- **Records to use**

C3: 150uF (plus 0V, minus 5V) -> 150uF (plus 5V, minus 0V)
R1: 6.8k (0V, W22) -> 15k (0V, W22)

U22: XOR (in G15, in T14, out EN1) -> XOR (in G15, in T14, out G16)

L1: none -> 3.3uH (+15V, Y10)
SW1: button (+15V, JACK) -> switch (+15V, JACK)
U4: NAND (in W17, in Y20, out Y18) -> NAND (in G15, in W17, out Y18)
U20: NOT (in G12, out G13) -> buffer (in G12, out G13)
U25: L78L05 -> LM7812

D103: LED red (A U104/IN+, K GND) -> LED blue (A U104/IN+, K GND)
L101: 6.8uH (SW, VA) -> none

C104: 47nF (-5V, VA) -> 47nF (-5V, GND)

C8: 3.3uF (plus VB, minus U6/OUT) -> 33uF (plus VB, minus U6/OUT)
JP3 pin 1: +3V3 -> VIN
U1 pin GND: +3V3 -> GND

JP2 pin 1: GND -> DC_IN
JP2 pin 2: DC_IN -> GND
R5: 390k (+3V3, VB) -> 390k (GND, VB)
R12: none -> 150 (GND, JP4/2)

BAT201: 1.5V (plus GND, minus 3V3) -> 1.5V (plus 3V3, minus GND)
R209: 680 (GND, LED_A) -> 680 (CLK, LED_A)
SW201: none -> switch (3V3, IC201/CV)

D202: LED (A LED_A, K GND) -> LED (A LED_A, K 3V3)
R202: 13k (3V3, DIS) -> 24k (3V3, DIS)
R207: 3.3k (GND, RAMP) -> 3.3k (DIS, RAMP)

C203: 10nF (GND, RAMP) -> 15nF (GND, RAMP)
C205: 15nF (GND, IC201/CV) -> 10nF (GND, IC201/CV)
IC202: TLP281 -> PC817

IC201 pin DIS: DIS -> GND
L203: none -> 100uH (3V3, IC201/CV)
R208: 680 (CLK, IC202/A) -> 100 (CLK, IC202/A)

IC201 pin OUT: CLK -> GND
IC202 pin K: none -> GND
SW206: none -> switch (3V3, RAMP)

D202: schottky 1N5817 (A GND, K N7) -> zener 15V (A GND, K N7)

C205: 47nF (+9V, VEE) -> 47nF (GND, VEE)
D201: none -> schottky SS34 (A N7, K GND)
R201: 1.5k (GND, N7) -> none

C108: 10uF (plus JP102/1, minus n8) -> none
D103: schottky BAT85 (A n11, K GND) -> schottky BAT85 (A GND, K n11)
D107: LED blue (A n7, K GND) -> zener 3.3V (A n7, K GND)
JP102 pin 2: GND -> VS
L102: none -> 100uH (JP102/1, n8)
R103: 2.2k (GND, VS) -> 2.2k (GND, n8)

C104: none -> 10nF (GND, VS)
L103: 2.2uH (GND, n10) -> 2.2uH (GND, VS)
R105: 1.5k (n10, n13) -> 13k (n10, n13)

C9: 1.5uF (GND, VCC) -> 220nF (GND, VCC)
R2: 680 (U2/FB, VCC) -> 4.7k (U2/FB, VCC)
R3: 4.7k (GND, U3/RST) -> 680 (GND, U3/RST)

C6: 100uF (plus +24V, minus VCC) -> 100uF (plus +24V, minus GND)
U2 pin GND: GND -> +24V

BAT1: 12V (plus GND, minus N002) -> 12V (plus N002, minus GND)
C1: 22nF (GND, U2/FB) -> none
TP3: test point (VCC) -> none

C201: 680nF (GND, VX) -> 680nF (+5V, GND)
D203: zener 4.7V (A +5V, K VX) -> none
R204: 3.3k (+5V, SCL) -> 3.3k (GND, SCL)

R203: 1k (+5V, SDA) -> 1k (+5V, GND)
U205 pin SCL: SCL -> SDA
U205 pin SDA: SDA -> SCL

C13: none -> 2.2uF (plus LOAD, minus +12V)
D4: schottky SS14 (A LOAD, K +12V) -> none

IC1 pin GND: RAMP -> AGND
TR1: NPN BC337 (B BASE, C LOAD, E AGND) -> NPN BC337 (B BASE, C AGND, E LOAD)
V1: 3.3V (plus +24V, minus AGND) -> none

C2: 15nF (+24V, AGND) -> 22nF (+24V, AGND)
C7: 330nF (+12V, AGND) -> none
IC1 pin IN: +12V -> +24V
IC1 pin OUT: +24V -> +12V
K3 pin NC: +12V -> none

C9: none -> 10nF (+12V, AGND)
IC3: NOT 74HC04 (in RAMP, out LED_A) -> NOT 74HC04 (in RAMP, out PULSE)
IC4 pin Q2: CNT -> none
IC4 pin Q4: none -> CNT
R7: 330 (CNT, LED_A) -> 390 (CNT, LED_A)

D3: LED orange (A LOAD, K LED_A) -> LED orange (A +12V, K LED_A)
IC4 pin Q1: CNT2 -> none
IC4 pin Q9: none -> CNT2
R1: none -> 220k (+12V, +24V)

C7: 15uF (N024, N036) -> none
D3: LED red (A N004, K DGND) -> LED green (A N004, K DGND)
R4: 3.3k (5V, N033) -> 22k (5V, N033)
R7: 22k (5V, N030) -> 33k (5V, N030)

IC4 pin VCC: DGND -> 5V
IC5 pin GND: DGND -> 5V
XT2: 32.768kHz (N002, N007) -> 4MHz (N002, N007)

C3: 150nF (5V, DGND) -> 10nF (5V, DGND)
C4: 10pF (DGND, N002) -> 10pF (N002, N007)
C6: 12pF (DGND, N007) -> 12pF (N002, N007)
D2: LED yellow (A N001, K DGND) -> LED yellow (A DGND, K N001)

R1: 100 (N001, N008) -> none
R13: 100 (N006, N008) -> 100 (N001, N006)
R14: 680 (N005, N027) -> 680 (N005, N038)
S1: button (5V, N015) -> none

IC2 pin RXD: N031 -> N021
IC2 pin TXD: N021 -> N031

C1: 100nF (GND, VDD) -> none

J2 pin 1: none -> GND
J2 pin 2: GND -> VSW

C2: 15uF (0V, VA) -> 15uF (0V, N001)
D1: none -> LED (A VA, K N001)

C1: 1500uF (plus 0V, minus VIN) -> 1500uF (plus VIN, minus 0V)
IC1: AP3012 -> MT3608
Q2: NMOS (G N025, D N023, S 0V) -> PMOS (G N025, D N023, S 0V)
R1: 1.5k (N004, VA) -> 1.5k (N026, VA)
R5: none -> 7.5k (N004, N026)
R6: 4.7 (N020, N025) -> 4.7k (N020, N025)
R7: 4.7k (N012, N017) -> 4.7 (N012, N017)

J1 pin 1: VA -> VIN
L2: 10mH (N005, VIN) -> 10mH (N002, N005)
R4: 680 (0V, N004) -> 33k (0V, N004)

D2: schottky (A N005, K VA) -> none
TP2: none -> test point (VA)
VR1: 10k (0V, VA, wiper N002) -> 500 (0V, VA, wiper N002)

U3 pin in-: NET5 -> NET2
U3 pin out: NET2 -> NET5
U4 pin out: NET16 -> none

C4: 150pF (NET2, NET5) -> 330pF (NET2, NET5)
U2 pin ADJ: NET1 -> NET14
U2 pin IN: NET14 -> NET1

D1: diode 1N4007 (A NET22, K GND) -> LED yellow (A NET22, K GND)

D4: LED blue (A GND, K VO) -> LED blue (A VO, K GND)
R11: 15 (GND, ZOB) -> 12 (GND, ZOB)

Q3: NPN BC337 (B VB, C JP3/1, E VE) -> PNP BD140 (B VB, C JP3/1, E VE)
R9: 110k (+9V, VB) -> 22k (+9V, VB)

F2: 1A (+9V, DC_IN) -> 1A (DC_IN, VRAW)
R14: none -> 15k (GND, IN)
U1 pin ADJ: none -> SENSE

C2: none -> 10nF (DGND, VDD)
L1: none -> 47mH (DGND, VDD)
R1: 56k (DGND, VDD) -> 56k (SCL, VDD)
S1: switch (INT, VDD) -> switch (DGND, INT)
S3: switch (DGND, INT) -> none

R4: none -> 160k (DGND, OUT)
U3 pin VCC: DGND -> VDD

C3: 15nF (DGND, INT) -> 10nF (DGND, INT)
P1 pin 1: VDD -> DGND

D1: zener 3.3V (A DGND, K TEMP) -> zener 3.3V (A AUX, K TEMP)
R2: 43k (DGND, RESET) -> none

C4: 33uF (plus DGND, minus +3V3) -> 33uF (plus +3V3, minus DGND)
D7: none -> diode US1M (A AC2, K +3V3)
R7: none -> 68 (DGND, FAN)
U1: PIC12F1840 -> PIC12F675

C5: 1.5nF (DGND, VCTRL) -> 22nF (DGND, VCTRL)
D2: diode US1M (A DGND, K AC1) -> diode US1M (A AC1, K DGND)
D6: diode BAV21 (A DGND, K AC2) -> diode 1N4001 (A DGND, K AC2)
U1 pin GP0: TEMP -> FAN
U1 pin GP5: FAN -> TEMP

- **What you should do**
Your output should consist only of the lines from the one containing "C4: 150pF (NET2, NET5) -> 330pF (NET2, NET5)" to the end of the records above, each retyped exactly.

- **Reply to the task**
C4: 150pF (NET2, NET5) -> 330pF (NET2, NET5)
U2 pin ADJ: NET1 -> NET14
U2 pin IN: NET14 -> NET1

D1: diode 1N4007 (A NET22, K GND) -> LED yellow (A NET22, K GND)

D4: LED blue (A GND, K VO) -> LED blue (A VO, K GND)
R11: 15 (GND, ZOB) -> 12 (GND, ZOB)

Q3: NPN BC337 (B VB, C JP3/1, E VE) -> PNP BD140 (B VB, C JP3/1, E VE)
R9: 110k (+9V, VB) -> 22k (+9V, VB)

F2: 1A (+9V, DC_IN) -> 1A (DC_IN, VRAW)
R14: none -> 15k (GND, IN)
U1 pin ADJ: none -> SENSE

C2: none -> 10nF (DGND, VDD)
L1: none -> 47mH (DGND, VDD)
R1: 56k (DGND, VDD) -> 56k (SCL, VDD)
S1: switch (INT, VDD) -> switch (DGND, INT)
S3: switch (DGND, INT) -> none

R4: none -> 160k (DGND, OUT)
U3 pin VCC: DGND -> VDD

C3: 15nF (DGND, INT) -> 10nF (DGND, INT)
P1 pin 1: VDD -> DGND

D1: zener 3.3V (A DGND, K TEMP) -> zener 3.3V (A AUX, K TEMP)
R2: 43k (DGND, RESET) -> none

C4: 33uF (plus DGND, minus +3V3) -> 33uF (plus +3V3, minus DGND)
D7: none -> diode US1M (A AC2, K +3V3)
R7: none -> 68 (DGND, FAN)
U1: PIC12F1840 -> PIC12F675

C5: 1.5nF (DGND, VCTRL) -> 22nF (DGND, VCTRL)
D2: diode US1M (A DGND, K AC1) -> diode US1M (A AC1, K DGND)
D6: diode BAV21 (A DGND, K AC2) -> diode 1N4001 (A DGND, K AC2)
U1 pin GP0: TEMP -> FAN
U1 pin GP5: FAN -> TEMP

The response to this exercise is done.